(Dataset entries)
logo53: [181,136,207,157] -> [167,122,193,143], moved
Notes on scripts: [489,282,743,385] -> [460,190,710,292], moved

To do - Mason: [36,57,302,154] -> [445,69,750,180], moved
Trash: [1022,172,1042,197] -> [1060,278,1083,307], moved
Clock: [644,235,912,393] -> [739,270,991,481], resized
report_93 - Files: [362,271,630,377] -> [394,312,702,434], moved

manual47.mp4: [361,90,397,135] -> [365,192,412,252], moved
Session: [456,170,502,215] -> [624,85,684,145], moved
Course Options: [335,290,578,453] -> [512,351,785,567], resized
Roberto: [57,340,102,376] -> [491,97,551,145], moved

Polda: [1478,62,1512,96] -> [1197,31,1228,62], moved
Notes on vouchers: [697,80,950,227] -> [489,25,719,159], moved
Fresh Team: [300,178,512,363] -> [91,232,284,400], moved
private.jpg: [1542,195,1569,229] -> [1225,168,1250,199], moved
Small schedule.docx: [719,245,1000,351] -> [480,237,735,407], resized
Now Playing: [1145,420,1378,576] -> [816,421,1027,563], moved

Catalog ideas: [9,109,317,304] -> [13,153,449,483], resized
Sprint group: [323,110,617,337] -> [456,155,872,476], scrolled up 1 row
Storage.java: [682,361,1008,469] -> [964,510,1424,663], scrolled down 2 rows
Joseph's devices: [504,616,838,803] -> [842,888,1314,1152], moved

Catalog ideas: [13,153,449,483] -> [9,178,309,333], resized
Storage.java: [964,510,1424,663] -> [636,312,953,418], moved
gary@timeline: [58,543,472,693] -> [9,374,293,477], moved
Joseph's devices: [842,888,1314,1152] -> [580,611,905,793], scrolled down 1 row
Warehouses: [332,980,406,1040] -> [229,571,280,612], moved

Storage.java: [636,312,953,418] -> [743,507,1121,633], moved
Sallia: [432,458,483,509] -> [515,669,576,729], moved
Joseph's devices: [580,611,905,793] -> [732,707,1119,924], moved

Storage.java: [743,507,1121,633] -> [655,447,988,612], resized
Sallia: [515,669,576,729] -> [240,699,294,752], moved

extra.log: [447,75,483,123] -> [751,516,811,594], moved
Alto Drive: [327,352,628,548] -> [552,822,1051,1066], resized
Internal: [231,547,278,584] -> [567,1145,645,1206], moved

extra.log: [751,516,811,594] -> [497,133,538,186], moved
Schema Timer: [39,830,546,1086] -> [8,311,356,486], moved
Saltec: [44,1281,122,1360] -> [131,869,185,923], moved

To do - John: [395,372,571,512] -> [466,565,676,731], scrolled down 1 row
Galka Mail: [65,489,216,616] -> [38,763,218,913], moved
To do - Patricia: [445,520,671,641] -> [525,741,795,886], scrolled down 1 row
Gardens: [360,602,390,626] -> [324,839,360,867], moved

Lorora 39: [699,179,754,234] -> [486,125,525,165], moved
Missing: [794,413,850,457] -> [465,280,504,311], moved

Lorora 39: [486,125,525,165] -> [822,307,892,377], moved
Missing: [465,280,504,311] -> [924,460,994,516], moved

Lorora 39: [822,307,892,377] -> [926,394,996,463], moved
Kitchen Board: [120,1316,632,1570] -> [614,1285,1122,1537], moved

# Your objective
All lines above containing the string "Notes": copy each one.

# Task output
Notes on scripts: [489,282,743,385] -> [460,190,710,292], moved
Notes on vouchers: [697,80,950,227] -> [489,25,719,159], moved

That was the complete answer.